Exercise requirements: Could you filter the listing for lines with the word "orange" and return them?

Supplied material:

=== Section Start ===

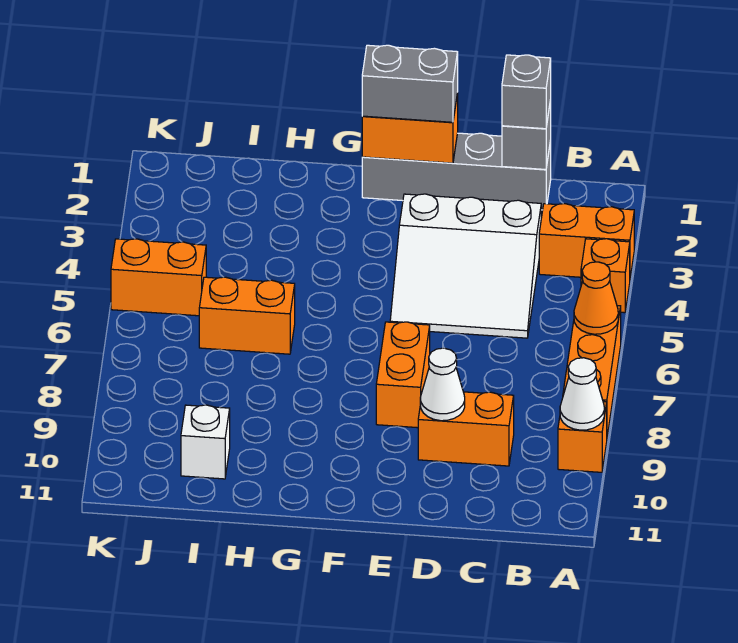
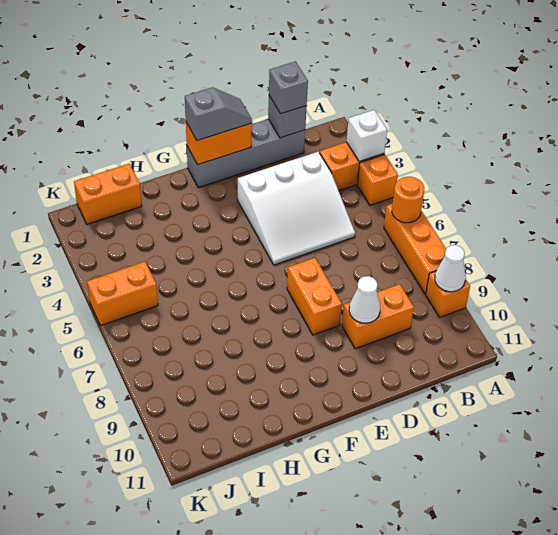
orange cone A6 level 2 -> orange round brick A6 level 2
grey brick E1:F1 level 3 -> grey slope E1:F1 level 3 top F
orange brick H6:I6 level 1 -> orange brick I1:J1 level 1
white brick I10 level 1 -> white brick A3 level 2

=== Section End ===

Answer space:
orange cone A6 level 2 -> orange round brick A6 level 2
orange brick H6:I6 level 1 -> orange brick I1:J1 level 1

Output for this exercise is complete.